Your task =
In the rows below, how many lines contain the string "located"? Case matters; reply with the number alone.

Item-finding records =

——————————

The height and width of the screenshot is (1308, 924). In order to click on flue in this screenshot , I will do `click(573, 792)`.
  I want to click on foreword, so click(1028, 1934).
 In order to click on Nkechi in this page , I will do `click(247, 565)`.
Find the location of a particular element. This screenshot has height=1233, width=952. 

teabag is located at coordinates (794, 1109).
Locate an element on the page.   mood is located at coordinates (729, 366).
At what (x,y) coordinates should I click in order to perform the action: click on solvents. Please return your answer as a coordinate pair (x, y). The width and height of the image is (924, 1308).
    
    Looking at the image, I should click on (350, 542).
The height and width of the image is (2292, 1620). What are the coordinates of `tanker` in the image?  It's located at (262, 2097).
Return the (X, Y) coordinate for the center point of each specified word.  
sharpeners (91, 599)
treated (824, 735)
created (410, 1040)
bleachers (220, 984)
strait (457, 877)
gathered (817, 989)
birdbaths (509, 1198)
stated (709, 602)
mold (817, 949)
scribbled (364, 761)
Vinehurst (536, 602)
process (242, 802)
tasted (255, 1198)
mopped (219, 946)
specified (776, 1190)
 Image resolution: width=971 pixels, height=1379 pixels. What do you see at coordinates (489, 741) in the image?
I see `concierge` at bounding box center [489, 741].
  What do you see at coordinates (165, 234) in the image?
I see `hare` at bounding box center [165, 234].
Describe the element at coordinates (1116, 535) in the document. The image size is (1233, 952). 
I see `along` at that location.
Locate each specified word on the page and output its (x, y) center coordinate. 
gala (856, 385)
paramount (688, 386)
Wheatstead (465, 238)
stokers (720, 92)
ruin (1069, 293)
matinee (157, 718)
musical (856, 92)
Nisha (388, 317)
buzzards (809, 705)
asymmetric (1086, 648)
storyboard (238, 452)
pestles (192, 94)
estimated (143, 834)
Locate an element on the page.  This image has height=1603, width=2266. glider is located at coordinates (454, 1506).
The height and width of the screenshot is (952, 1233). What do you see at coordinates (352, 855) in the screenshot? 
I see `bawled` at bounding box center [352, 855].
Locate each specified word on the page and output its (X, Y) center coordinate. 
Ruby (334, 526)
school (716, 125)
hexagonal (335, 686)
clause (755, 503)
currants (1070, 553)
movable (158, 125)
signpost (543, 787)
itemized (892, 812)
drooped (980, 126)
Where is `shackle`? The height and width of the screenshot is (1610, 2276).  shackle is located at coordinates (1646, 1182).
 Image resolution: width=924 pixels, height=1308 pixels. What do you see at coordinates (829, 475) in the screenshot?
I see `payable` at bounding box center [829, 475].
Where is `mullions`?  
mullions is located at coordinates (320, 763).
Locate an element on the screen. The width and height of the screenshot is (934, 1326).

——————————

Exercise response =
6